[[ INFORMATION PROVIDED open ]]

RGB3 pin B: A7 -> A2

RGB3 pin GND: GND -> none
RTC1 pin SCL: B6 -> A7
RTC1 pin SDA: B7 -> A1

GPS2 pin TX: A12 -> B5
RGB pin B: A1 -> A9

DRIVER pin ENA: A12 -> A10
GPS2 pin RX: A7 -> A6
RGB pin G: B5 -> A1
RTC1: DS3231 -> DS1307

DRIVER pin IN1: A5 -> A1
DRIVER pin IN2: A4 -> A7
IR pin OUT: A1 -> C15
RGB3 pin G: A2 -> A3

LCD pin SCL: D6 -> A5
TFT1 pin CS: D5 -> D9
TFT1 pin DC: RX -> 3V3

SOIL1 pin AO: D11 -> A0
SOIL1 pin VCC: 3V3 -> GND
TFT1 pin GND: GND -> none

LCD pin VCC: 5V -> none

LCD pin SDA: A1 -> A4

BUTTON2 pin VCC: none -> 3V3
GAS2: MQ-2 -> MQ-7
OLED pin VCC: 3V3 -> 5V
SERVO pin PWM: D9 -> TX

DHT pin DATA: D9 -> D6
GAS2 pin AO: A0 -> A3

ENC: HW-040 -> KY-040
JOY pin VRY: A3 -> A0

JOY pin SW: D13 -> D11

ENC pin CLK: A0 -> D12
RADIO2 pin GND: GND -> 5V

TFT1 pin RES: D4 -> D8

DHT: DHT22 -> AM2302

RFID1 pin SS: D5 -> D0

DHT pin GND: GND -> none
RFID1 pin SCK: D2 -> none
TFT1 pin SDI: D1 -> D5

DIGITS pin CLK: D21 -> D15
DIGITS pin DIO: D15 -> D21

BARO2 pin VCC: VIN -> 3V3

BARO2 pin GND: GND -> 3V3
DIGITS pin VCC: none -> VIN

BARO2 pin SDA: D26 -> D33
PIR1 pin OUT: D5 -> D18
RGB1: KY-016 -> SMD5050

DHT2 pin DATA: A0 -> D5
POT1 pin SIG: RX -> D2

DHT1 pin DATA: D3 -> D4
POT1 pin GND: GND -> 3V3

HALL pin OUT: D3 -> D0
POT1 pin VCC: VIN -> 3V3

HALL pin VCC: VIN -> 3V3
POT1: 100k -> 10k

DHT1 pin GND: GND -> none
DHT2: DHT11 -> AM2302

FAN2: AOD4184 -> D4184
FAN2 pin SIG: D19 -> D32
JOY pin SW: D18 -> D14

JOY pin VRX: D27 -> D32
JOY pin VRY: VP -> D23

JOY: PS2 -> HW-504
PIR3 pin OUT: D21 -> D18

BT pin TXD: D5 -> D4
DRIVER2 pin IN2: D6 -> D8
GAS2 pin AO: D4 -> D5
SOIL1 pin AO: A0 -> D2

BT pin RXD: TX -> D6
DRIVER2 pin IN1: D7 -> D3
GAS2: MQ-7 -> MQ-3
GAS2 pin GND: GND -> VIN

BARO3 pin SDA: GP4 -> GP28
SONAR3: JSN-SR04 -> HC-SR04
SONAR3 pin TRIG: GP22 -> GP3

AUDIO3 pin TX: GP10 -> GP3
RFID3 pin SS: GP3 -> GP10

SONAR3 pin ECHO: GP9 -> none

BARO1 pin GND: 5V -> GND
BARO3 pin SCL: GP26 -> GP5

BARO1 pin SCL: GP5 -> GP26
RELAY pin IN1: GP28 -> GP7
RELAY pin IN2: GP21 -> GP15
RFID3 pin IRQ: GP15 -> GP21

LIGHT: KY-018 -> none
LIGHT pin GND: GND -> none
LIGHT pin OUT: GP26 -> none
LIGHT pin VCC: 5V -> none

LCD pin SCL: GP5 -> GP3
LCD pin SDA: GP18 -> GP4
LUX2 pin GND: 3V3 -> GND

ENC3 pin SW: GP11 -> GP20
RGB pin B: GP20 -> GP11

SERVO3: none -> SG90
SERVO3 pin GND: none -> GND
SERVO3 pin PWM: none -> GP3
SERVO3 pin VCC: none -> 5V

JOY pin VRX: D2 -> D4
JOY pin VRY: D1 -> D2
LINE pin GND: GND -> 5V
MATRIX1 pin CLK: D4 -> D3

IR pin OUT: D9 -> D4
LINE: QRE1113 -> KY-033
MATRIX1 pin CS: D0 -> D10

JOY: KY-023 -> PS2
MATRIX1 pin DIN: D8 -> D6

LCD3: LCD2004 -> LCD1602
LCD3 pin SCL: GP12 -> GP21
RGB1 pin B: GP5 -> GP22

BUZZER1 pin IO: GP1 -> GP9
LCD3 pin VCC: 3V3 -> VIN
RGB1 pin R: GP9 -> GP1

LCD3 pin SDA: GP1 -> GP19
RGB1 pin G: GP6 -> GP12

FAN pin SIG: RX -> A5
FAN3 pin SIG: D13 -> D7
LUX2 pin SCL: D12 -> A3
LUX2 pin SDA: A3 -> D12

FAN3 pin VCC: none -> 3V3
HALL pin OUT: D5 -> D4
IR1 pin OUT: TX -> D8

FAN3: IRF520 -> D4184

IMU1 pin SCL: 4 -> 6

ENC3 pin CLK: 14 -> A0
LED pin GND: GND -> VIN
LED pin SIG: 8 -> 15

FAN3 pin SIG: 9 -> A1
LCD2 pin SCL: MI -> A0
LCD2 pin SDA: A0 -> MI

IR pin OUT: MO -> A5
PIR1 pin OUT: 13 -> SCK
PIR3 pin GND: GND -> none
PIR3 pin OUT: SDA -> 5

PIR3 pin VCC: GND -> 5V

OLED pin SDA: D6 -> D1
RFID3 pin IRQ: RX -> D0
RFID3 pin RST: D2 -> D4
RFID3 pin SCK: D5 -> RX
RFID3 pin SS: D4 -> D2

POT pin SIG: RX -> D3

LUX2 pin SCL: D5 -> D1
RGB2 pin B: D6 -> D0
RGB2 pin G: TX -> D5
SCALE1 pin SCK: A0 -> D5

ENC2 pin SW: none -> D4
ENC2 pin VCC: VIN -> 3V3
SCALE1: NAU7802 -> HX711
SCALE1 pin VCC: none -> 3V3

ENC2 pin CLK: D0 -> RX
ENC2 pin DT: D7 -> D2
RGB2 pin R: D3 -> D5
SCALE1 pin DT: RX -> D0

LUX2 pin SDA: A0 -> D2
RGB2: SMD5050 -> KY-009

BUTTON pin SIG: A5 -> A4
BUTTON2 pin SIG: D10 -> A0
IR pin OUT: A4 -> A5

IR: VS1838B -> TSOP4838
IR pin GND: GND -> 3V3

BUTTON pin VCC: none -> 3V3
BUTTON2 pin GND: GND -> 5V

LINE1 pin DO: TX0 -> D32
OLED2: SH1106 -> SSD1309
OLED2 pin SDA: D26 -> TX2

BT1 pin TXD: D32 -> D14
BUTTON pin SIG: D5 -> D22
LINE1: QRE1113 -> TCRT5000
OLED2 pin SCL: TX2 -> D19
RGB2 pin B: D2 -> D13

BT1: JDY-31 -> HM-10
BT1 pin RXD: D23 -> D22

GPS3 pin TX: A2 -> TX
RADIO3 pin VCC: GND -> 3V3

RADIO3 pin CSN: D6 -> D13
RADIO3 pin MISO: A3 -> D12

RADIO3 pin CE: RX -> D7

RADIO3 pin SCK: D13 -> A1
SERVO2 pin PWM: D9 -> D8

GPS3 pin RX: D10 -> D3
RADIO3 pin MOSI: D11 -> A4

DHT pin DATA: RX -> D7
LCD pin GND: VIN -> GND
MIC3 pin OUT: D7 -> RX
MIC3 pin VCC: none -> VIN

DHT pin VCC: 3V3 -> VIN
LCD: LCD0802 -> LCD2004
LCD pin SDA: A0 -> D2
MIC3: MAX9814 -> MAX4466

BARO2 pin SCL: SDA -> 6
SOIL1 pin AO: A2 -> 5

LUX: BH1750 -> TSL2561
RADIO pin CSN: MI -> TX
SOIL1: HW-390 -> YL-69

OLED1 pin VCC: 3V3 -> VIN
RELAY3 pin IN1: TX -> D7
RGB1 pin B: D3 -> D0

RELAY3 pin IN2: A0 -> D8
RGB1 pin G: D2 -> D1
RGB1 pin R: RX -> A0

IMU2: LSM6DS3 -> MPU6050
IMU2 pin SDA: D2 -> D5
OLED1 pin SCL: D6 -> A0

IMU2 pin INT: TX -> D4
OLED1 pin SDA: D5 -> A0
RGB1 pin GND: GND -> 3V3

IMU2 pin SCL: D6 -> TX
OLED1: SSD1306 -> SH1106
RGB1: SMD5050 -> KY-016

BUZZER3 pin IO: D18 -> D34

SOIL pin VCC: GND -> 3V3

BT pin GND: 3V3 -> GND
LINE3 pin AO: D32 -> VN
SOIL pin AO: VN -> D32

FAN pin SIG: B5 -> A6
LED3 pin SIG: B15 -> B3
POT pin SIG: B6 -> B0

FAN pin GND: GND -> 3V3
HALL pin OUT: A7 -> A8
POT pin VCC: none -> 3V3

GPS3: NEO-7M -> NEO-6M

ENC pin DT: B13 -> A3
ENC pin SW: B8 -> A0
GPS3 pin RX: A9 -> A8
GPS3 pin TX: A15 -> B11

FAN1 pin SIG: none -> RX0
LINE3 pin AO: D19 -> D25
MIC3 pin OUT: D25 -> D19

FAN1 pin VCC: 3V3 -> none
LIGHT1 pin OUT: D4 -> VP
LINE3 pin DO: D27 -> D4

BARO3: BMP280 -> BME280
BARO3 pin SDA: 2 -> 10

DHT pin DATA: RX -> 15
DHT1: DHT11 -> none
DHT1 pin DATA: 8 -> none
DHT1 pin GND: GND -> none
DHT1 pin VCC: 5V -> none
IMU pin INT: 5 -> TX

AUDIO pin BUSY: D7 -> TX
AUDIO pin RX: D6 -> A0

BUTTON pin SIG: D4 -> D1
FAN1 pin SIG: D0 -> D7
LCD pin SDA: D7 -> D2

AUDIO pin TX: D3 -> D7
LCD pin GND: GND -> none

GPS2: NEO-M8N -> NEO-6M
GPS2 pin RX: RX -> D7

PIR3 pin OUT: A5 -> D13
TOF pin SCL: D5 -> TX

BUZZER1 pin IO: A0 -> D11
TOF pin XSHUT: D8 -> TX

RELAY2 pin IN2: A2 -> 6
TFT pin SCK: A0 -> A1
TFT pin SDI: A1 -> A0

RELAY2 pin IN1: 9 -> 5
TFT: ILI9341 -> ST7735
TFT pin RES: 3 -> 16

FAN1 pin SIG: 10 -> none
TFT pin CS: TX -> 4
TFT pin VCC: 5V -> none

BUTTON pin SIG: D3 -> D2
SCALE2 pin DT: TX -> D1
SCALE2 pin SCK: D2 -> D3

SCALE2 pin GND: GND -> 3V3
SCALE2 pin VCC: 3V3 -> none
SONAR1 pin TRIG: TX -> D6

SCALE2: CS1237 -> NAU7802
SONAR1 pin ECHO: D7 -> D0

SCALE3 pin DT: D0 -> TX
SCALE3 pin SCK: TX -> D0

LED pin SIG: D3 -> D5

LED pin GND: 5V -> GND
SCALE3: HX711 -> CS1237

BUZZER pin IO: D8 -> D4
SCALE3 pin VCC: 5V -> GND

[[ INFORMATION PROVIDED closed ]]

### ASSIGNMENT
After locating the line holding "RFID3 pin SS: D4 -> D2" above, output exactly that line and every line after it through the line holding "BUTTON2 pin GND: GND -> 5V". Include nothing else.

### OUTPUT BELOW
RFID3 pin SS: D4 -> D2

POT pin SIG: RX -> D3

LUX2 pin SCL: D5 -> D1
RGB2 pin B: D6 -> D0
RGB2 pin G: TX -> D5
SCALE1 pin SCK: A0 -> D5

ENC2 pin SW: none -> D4
ENC2 pin VCC: VIN -> 3V3
SCALE1: NAU7802 -> HX711
SCALE1 pin VCC: none -> 3V3

ENC2 pin CLK: D0 -> RX
ENC2 pin DT: D7 -> D2
RGB2 pin R: D3 -> D5
SCALE1 pin DT: RX -> D0

LUX2 pin SDA: A0 -> D2
RGB2: SMD5050 -> KY-009

BUTTON pin SIG: A5 -> A4
BUTTON2 pin SIG: D10 -> A0
IR pin OUT: A4 -> A5

IR: VS1838B -> TSOP4838
IR pin GND: GND -> 3V3

BUTTON pin VCC: none -> 3V3
BUTTON2 pin GND: GND -> 5V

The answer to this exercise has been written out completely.